**Work instructions:**
Please update the lines starting at the first one and ending at the line that contains "road 2 (unclassified): [(511,436),(314,303)]" by replacing "centreline" with "centerline" and leaving everything else unchanged. Return only those lines.

**Listed entries:**
★ ★ ★ ★ ★

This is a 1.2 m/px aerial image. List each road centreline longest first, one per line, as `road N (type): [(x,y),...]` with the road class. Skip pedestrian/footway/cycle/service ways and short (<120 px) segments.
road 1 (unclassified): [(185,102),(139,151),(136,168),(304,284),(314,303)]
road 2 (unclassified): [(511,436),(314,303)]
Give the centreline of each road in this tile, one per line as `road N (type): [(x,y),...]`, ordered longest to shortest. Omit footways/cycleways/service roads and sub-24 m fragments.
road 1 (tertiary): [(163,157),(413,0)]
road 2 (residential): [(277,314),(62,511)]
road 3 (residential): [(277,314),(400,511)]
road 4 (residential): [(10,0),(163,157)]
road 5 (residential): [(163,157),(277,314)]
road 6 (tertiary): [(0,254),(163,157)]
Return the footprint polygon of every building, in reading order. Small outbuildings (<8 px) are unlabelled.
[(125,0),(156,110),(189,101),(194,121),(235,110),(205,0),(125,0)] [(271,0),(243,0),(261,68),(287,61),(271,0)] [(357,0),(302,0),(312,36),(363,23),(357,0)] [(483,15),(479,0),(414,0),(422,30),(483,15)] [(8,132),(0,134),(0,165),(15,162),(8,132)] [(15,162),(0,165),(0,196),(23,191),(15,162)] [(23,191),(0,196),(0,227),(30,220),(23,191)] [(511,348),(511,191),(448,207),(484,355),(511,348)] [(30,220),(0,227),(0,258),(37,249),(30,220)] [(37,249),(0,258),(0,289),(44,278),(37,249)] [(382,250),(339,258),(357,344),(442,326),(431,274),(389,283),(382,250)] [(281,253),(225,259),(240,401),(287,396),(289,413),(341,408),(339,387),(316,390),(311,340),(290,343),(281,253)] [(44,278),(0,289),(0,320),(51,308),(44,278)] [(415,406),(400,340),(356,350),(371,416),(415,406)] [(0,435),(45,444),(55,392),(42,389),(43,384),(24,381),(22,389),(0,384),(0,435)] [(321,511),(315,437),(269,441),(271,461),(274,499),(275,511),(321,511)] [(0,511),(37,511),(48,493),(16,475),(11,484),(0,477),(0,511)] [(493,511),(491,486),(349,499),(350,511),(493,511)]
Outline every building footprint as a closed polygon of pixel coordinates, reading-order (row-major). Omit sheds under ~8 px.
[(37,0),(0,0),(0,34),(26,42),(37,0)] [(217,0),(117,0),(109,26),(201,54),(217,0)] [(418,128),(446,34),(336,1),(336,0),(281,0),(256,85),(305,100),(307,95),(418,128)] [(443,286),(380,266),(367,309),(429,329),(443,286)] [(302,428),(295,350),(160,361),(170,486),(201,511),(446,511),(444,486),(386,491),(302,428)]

★ ★ ★ ★ ★

**Finished task:**
This is a 1.2 m/px aerial image. List each road centerline longest first, one per line, as `road N (type): [(x,y),...]` with the road class. Skip pedestrian/footway/cycle/service ways and short (<120 px) segments.
road 1 (unclassified): [(185,102),(139,151),(136,168),(304,284),(314,303)]
road 2 (unclassified): [(511,436),(314,303)]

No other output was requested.